=== SUPPLIED DATA ===
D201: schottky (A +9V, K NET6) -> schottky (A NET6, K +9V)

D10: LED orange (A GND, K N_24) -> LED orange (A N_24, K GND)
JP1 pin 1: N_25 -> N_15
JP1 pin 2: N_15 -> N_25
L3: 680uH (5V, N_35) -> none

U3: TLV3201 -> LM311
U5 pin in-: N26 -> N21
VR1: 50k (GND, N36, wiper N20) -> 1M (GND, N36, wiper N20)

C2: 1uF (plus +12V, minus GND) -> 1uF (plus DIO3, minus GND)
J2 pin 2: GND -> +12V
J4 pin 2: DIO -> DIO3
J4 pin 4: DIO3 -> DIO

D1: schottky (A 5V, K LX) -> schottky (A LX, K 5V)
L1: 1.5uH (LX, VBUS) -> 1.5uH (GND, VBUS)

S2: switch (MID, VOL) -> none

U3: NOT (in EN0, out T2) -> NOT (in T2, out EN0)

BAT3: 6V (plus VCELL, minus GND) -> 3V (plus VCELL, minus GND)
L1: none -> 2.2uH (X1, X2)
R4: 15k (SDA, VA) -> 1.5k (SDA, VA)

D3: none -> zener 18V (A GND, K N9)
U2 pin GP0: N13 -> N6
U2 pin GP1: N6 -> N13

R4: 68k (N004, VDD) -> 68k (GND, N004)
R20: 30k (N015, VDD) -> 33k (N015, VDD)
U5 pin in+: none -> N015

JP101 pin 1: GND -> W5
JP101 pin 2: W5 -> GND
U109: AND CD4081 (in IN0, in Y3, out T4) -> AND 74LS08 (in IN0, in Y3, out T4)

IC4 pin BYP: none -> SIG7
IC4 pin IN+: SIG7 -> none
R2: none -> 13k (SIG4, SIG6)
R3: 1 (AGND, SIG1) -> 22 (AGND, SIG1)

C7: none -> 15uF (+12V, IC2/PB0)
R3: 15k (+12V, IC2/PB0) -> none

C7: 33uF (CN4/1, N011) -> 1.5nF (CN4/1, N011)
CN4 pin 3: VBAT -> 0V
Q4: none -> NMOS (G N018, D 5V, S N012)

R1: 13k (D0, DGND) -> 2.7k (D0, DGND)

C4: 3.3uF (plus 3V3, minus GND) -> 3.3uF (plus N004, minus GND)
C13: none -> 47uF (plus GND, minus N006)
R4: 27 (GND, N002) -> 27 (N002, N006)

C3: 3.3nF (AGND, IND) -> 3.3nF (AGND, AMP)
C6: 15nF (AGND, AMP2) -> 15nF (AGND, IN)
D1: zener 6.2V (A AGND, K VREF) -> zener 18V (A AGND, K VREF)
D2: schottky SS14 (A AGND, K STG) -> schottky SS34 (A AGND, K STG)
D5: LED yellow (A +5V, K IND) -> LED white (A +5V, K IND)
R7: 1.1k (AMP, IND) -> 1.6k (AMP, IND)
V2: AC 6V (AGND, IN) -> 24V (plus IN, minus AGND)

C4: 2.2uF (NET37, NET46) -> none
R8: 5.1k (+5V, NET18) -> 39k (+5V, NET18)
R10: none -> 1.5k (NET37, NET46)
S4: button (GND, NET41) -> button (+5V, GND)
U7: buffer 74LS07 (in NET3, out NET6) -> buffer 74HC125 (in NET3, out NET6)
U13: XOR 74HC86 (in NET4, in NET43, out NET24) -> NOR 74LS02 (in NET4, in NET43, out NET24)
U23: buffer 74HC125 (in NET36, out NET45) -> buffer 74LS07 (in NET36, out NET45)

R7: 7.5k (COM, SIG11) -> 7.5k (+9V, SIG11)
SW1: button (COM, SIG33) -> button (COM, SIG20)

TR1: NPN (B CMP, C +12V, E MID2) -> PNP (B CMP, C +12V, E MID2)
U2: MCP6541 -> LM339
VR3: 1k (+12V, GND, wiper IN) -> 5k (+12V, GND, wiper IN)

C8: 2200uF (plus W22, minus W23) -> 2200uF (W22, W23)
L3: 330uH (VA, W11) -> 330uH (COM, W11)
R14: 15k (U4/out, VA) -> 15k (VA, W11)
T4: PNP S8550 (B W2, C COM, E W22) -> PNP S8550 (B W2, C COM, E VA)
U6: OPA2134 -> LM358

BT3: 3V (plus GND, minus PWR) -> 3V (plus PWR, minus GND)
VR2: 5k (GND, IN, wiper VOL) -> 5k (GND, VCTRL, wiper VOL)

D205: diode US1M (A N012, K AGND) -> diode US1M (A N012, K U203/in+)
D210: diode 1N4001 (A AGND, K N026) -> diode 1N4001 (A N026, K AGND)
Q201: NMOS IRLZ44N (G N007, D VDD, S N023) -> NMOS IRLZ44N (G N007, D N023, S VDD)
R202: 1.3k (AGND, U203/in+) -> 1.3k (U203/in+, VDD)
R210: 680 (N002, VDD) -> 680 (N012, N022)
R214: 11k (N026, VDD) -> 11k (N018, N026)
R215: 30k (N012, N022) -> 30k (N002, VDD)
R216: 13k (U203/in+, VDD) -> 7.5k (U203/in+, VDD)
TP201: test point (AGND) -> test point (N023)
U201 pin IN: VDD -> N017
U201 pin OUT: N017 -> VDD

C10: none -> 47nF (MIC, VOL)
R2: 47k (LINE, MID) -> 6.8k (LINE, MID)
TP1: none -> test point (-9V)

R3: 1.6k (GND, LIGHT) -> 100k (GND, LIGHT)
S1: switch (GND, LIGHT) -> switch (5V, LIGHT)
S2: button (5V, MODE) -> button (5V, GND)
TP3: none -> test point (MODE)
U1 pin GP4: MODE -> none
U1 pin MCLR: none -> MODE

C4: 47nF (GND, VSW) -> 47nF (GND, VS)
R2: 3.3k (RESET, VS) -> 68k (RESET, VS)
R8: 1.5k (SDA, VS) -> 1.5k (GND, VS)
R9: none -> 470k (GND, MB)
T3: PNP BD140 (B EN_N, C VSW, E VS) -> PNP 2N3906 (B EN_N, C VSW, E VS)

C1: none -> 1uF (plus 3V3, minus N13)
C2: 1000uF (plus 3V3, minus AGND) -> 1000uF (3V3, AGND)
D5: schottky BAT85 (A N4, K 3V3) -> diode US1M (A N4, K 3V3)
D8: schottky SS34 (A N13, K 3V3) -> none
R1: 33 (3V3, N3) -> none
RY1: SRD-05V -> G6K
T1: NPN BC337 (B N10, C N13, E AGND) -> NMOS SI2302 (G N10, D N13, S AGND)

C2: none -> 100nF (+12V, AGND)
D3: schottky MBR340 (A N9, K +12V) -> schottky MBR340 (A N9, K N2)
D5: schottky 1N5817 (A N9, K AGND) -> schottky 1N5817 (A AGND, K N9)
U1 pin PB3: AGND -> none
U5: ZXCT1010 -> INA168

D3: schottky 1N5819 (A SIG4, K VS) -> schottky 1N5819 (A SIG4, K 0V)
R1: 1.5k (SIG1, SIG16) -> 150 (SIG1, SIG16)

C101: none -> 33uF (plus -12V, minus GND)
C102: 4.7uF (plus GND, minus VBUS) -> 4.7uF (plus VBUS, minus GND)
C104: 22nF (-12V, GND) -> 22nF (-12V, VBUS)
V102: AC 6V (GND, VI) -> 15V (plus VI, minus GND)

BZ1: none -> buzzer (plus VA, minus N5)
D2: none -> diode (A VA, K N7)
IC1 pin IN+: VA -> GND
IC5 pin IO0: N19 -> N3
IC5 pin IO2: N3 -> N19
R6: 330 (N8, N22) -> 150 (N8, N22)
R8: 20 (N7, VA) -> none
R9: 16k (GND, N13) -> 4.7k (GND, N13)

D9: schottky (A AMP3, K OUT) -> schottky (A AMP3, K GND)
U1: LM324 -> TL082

=== WORK ITEM ===
Above are the records; copy exactly the lines from the line with "D5: LED yellow" through the line with "S4: button (GND, NET41) -> button (+5V, GND)", both included.

=== SOLUTION ===
D5: LED yellow (A +5V, K IND) -> LED white (A +5V, K IND)
R7: 1.1k (AMP, IND) -> 1.6k (AMP, IND)
V2: AC 6V (AGND, IN) -> 24V (plus IN, minus AGND)

C4: 2.2uF (NET37, NET46) -> none
R8: 5.1k (+5V, NET18) -> 39k (+5V, NET18)
R10: none -> 1.5k (NET37, NET46)
S4: button (GND, NET41) -> button (+5V, GND)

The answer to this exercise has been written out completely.